_Work to complete_.
Your answer is the line containing "purple slope H3:I3 level 2 top I -> none" plus every line after it to the end of the data below, transcribed exactly and with nothing else.

*** Data ***

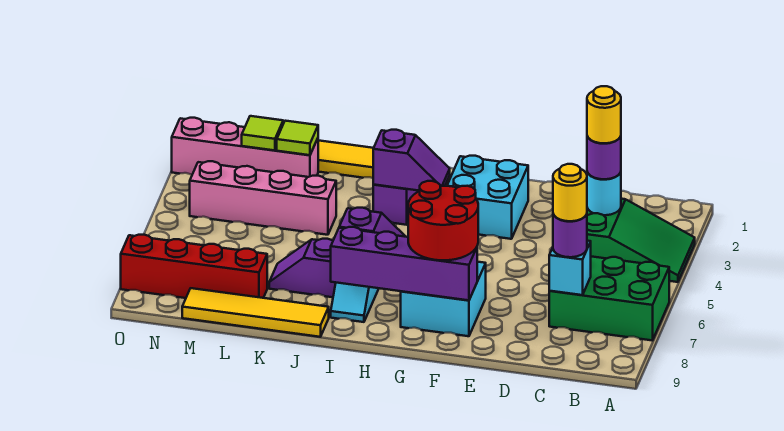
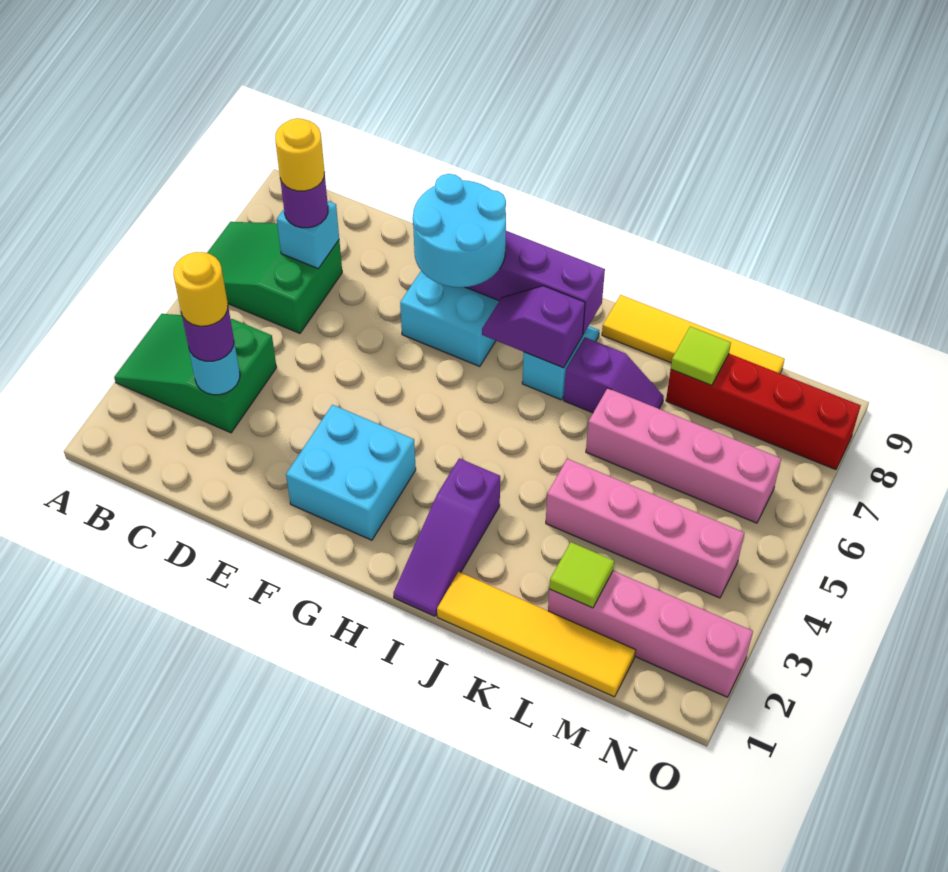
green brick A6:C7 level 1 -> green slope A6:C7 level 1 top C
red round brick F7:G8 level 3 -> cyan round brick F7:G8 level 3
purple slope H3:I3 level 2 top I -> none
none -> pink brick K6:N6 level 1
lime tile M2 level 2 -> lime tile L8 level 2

*** End of Data ***

_Response_.
purple slope H3:I3 level 2 top I -> none
none -> pink brick K6:N6 level 1
lime tile M2 level 2 -> lime tile L8 level 2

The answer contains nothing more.